═══ Records for processing

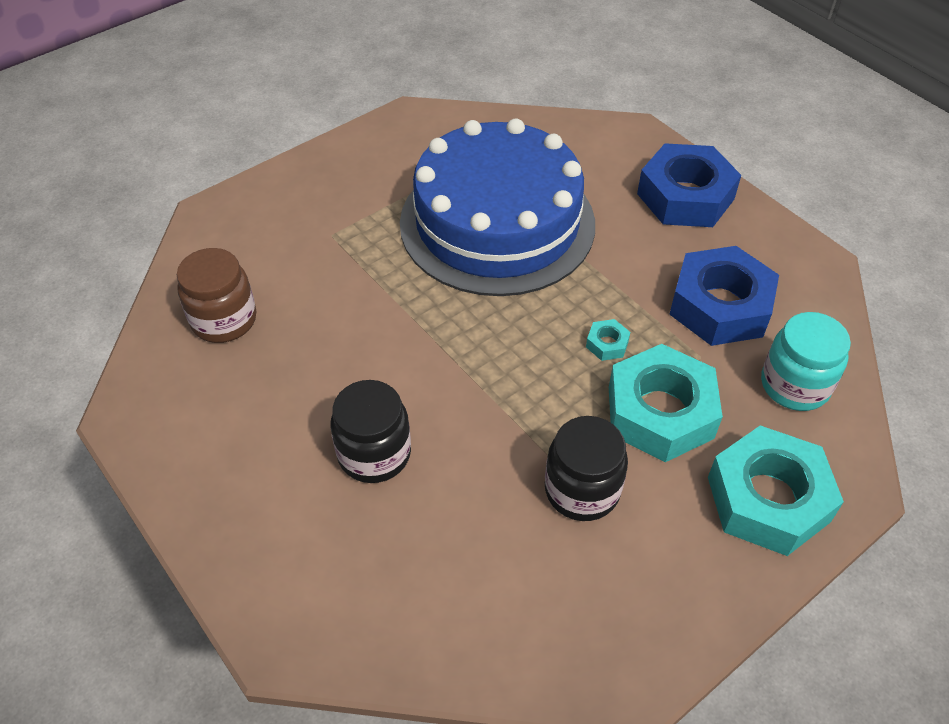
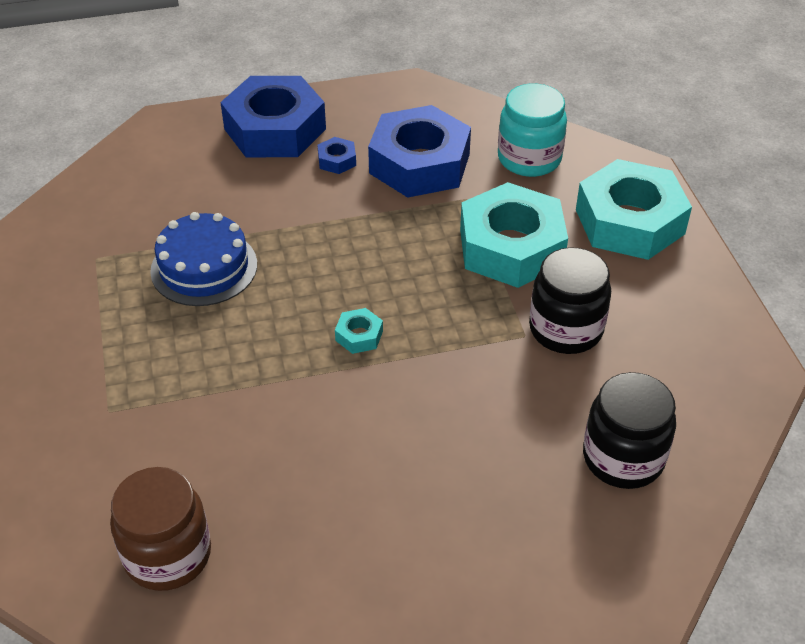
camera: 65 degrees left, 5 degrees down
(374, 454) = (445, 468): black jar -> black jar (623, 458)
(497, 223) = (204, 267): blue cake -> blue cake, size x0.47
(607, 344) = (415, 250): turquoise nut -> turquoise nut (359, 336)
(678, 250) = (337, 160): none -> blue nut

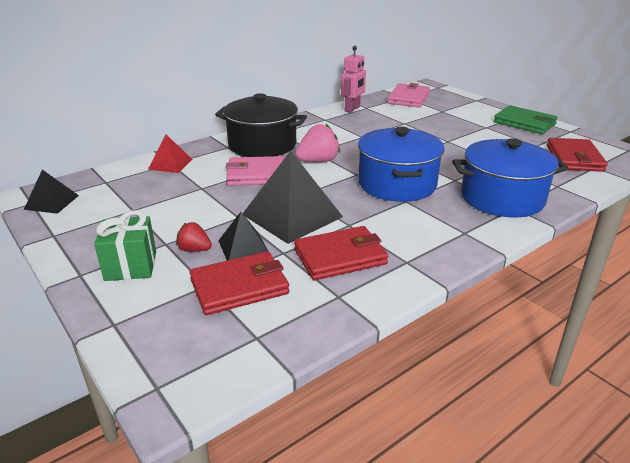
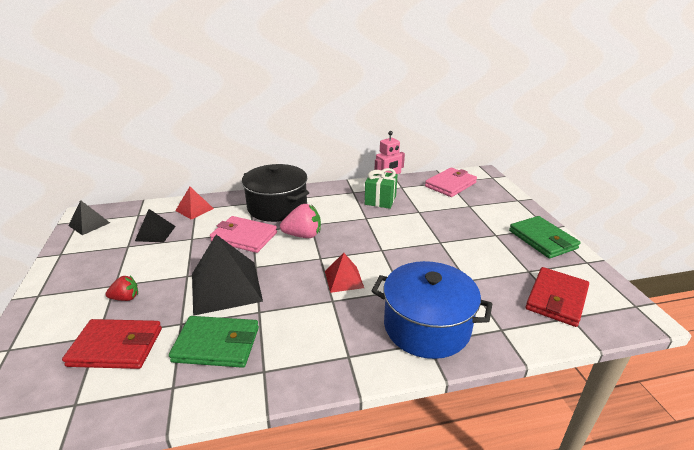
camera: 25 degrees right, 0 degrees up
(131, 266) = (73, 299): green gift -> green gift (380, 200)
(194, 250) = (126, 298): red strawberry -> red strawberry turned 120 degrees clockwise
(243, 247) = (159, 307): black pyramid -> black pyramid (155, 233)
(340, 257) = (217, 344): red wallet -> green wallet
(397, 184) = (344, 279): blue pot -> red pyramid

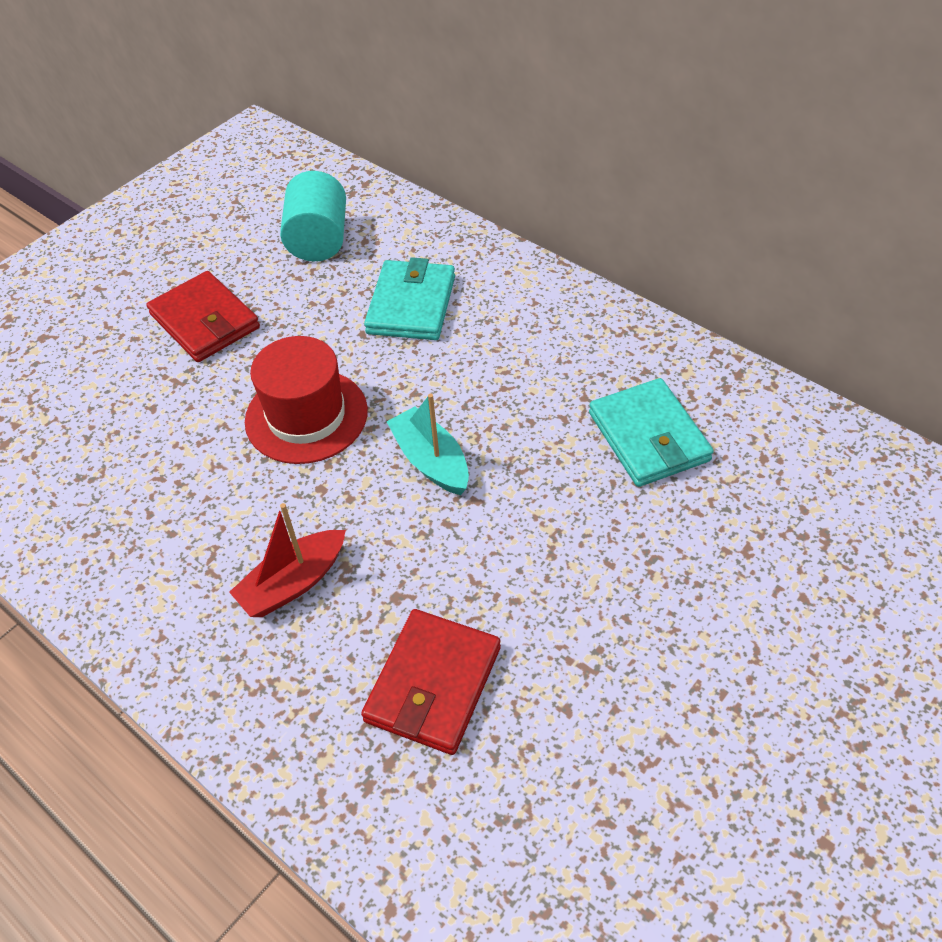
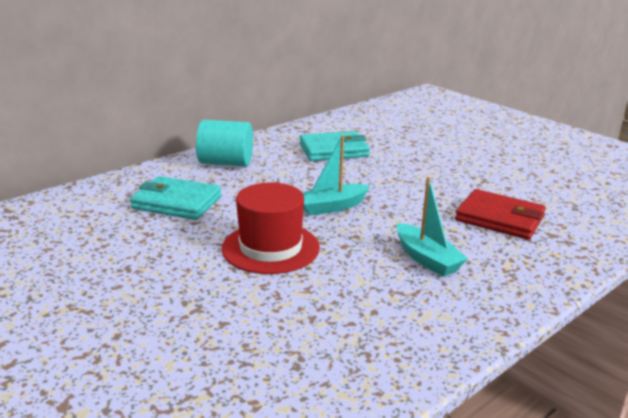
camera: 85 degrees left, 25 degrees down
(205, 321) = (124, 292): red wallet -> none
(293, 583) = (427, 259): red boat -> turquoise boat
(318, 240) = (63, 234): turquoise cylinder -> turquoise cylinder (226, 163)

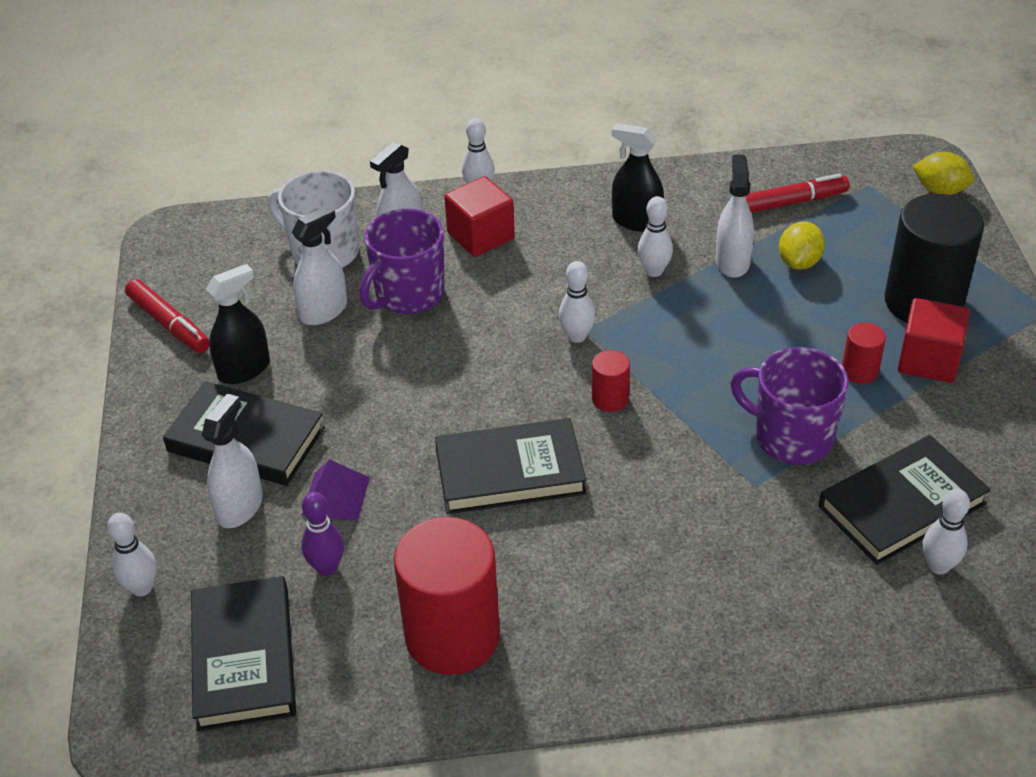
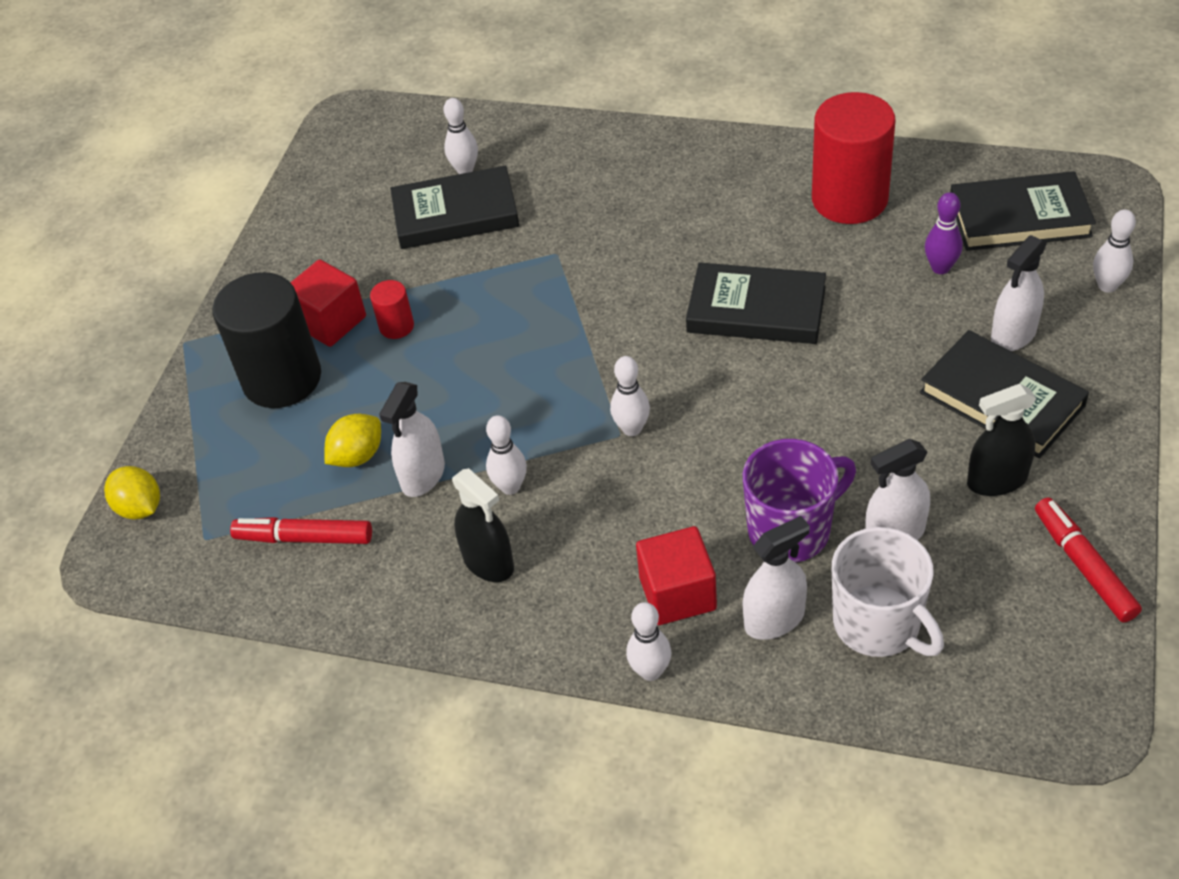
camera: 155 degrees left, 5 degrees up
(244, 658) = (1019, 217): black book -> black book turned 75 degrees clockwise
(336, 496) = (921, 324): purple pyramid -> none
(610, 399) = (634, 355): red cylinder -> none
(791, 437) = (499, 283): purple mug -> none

══════

What you should do —
Look through the listing, and copy each line in which the string "blue" turns up.

Task response —
(497, 223) = (204, 267): blue cake -> blue cake, size x0.47
(678, 250) = (337, 160): none -> blue nut
(397, 184) = (344, 279): blue pot -> red pyramid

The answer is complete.